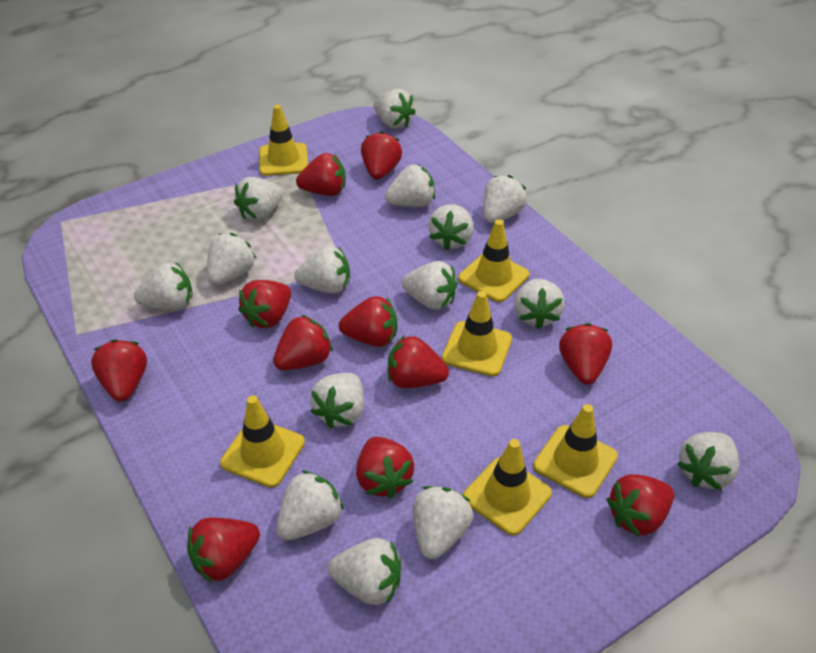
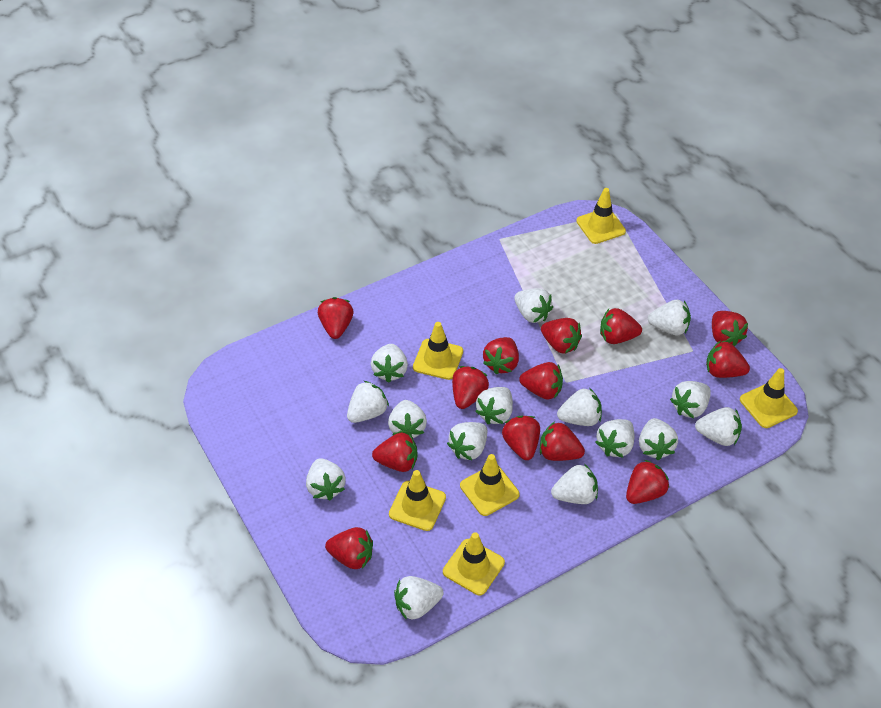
red strawberry: 11 -> 13

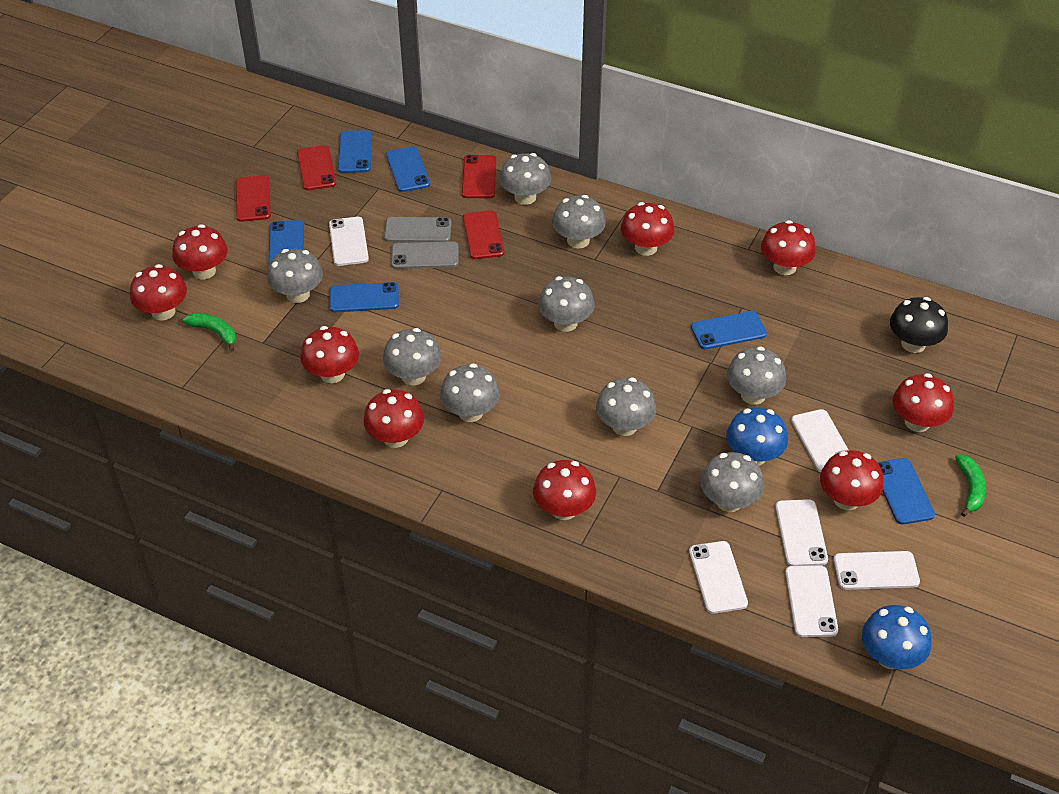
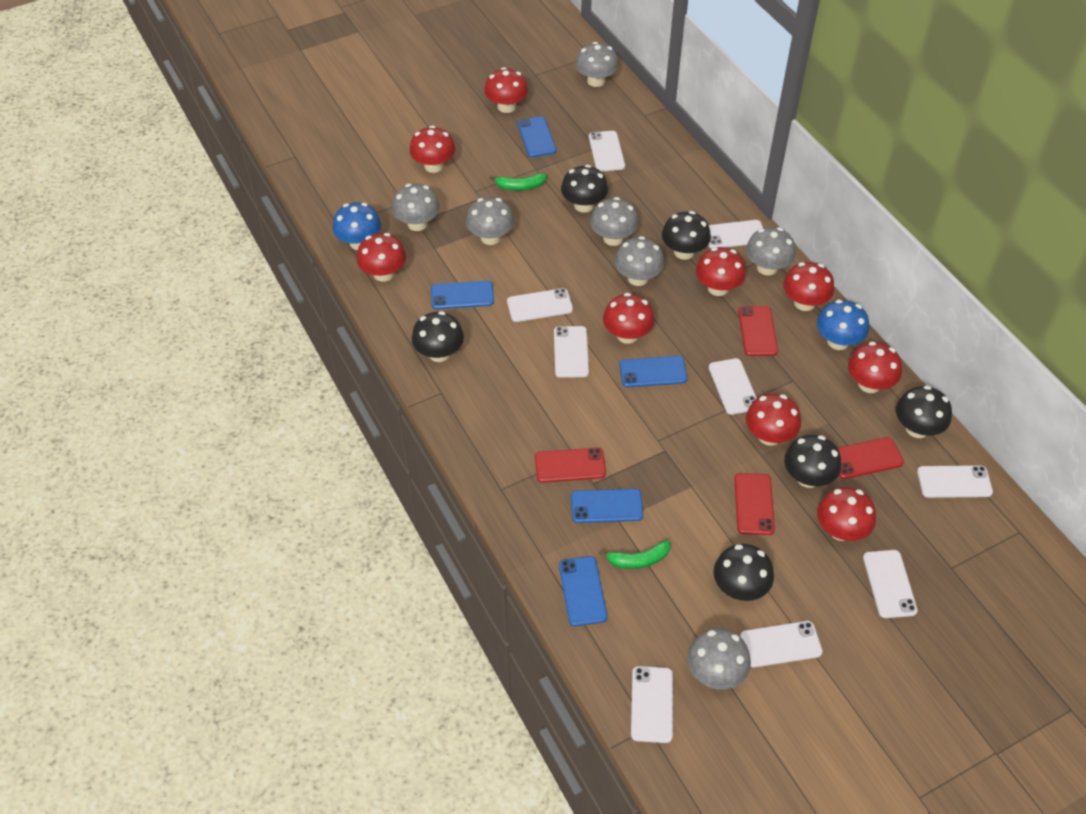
black mushroom: 1 -> 6
blue phone: 6 -> 5
grey mushroom: 9 -> 7
grey phone: 2 -> 0
white phone: 6 -> 9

*WORK INSTRUCTIONS*
Print every line of the listing exactly, please, and leave the images out.

*YOUR SOLUTION*
red strawberry: 11 -> 13

black mushroom: 1 -> 6
blue phone: 6 -> 5
grey mushroom: 9 -> 7
grey phone: 2 -> 0
white phone: 6 -> 9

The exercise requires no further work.